• Exercise brief
This task calls for copying every line of the records that includes the word "NAND".

• Data to process
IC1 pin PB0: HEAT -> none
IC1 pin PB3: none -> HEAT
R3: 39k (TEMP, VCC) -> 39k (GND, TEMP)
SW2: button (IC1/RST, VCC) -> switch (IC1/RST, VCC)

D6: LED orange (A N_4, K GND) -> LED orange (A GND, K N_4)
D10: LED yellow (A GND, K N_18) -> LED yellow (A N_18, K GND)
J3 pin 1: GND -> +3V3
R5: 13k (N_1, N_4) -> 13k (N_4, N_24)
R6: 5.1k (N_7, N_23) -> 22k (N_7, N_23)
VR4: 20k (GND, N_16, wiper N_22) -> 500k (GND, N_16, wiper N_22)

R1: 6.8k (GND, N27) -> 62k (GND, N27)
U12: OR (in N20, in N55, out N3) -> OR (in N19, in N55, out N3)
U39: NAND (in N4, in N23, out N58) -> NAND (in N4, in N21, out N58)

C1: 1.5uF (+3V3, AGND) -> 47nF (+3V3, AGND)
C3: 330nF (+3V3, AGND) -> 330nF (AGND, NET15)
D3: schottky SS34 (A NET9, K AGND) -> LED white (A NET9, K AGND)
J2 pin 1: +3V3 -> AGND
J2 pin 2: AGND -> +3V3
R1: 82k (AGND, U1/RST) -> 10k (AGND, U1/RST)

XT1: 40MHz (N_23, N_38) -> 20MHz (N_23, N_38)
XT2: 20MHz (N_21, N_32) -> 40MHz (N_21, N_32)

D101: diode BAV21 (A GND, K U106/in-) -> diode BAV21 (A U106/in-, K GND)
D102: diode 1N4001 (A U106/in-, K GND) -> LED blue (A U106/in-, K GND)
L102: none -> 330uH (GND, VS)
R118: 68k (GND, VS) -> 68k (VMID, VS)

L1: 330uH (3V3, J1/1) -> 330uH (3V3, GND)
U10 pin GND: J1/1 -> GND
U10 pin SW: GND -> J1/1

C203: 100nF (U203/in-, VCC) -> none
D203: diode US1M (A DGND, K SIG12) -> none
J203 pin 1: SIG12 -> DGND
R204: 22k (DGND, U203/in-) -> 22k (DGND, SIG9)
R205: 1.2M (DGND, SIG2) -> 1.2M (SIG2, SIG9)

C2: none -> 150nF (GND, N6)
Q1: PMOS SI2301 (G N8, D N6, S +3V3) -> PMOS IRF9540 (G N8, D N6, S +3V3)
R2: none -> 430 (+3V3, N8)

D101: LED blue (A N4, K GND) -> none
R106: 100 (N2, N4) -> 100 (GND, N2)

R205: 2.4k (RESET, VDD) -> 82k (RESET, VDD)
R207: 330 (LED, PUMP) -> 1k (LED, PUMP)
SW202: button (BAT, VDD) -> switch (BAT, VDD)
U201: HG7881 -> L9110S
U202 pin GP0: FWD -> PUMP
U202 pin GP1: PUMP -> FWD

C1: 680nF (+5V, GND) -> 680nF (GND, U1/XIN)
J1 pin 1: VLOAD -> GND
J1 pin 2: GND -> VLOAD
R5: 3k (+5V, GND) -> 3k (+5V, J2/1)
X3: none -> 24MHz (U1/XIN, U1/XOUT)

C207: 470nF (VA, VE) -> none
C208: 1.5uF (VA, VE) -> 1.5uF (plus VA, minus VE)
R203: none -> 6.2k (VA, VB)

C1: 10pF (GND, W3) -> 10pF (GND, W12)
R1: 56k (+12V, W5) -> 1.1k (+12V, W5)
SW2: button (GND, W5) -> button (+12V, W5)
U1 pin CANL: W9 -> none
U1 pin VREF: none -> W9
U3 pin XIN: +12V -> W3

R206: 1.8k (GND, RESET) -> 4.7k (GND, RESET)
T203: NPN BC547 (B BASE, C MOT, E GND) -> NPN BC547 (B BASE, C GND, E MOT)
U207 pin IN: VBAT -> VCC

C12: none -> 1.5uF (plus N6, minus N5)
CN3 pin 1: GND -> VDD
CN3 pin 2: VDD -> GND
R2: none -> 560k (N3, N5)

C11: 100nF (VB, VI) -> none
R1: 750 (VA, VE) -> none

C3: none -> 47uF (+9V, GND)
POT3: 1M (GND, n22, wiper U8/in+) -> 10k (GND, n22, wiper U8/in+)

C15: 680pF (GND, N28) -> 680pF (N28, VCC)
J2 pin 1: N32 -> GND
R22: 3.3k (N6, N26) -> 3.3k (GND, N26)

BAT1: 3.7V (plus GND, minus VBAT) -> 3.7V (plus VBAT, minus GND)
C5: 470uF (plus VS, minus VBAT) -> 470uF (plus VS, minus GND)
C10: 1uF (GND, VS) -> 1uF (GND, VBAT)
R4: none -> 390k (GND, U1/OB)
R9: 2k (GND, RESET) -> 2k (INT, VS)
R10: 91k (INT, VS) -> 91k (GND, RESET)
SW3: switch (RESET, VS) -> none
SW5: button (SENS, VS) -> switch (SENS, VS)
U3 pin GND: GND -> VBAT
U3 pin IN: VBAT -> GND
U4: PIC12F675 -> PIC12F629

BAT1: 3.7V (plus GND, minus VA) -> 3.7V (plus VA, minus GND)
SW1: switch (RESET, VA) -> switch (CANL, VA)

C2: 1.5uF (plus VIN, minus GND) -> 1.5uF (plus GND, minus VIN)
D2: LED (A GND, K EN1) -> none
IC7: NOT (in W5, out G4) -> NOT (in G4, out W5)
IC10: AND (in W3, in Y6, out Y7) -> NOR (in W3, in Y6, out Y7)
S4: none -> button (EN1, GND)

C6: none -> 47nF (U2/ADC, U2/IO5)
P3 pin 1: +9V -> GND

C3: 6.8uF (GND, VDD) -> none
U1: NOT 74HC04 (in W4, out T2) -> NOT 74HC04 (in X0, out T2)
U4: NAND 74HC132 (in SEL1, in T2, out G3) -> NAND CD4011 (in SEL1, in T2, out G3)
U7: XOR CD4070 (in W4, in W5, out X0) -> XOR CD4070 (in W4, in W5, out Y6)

• Response to the task
U39: NAND (in N4, in N23, out N58) -> NAND (in N4, in N21, out N58)
U4: NAND 74HC132 (in SEL1, in T2, out G3) -> NAND CD4011 (in SEL1, in T2, out G3)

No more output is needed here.